About this task:
Which lines of the data include the string "minus"? List them all.

Source records
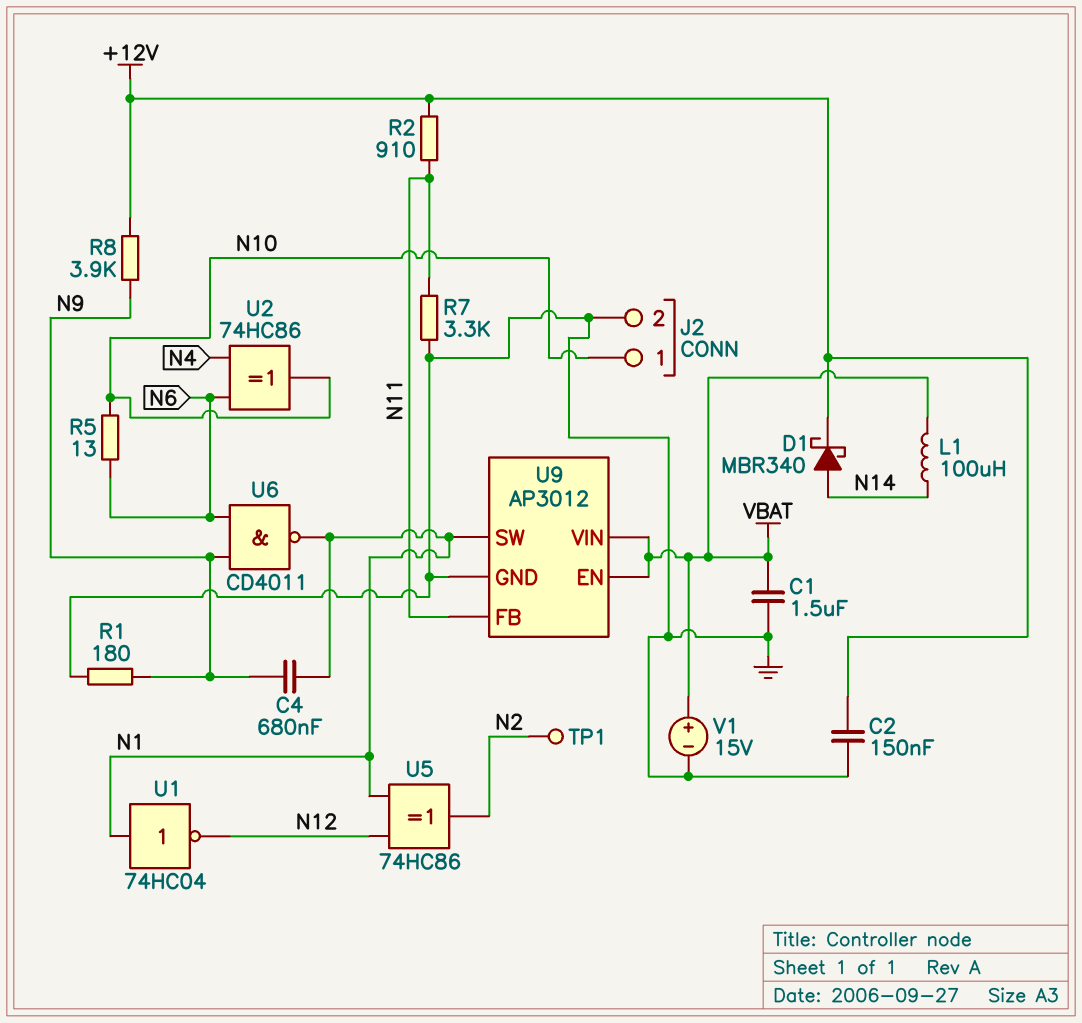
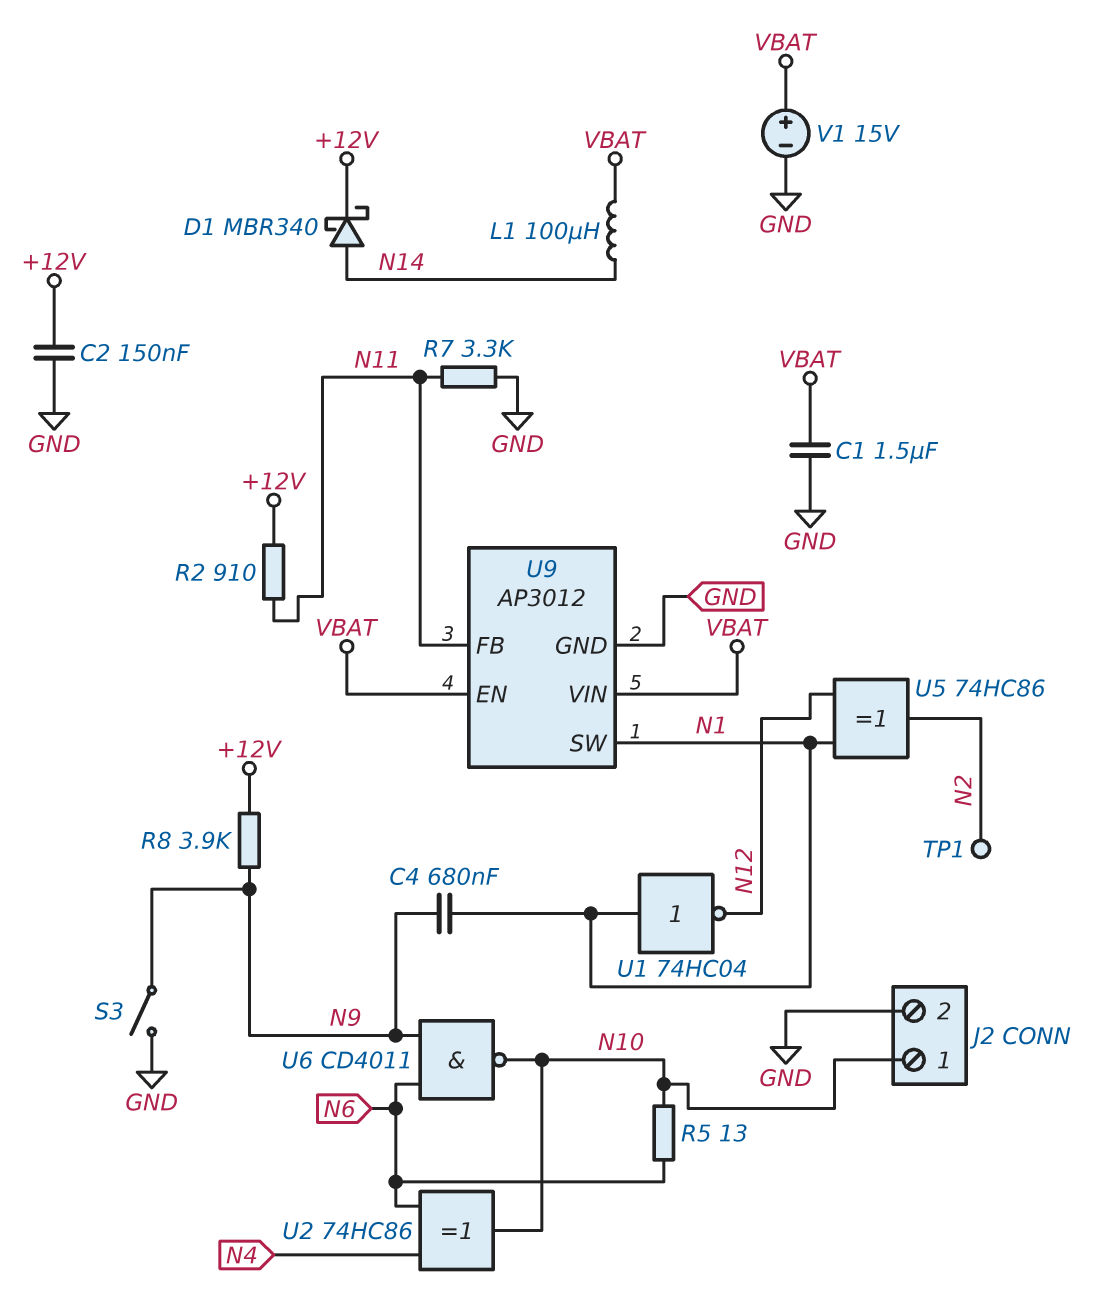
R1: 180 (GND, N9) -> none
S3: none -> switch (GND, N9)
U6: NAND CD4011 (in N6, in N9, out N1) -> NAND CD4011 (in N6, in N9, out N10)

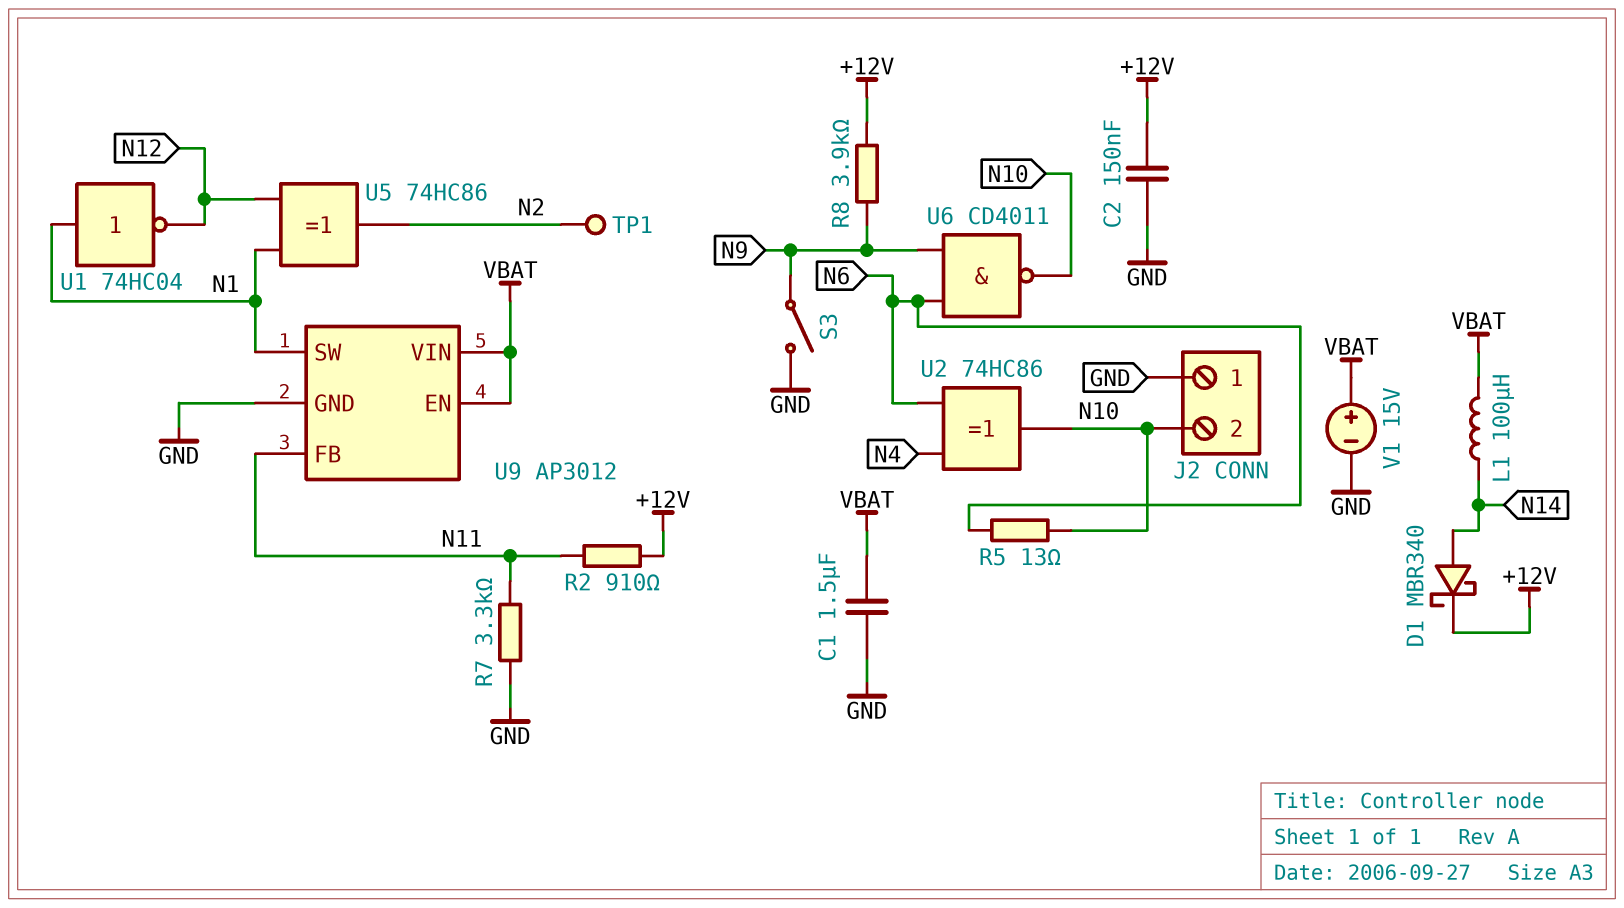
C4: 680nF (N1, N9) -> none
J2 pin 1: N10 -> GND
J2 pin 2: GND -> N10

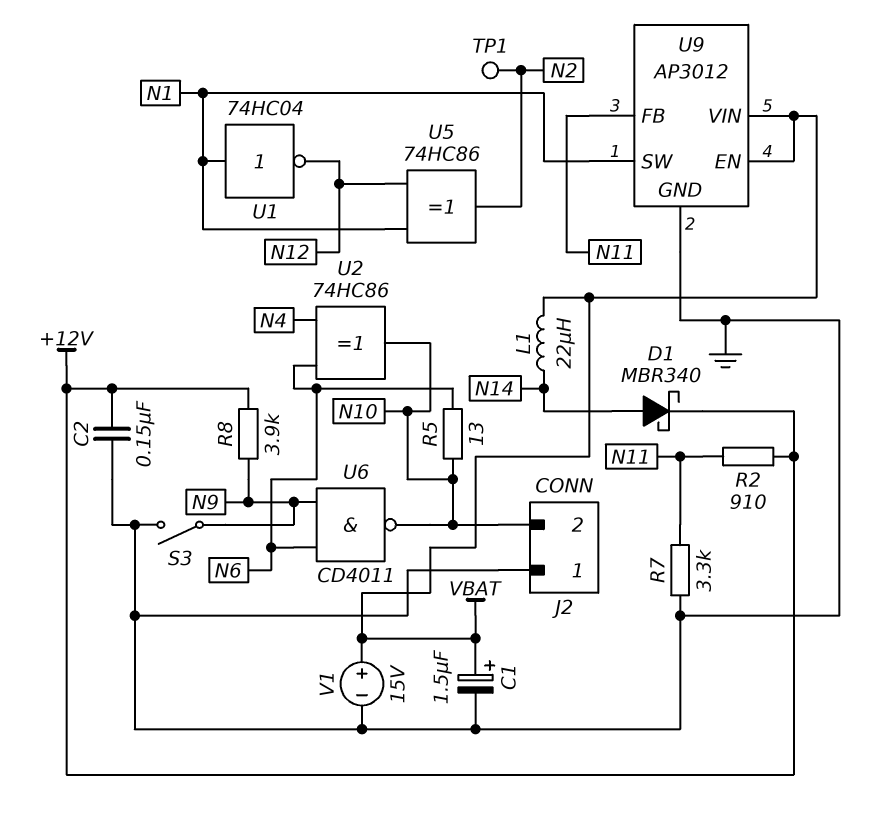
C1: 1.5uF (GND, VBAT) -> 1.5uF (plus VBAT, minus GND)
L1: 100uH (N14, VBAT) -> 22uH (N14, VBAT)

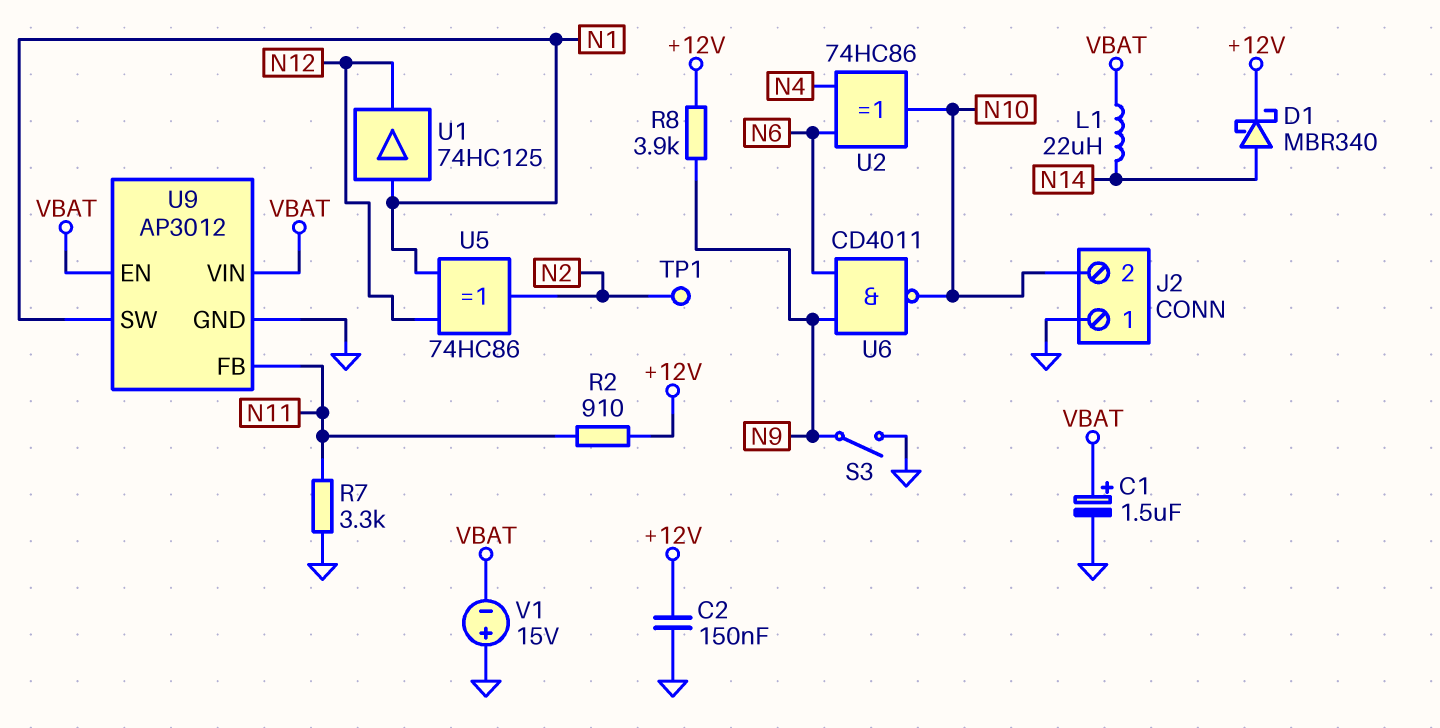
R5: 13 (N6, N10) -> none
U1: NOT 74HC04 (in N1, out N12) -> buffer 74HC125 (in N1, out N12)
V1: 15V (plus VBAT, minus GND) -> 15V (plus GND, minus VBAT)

Response:
C1: 1.5uF (GND, VBAT) -> 1.5uF (plus VBAT, minus GND)
V1: 15V (plus VBAT, minus GND) -> 15V (plus GND, minus VBAT)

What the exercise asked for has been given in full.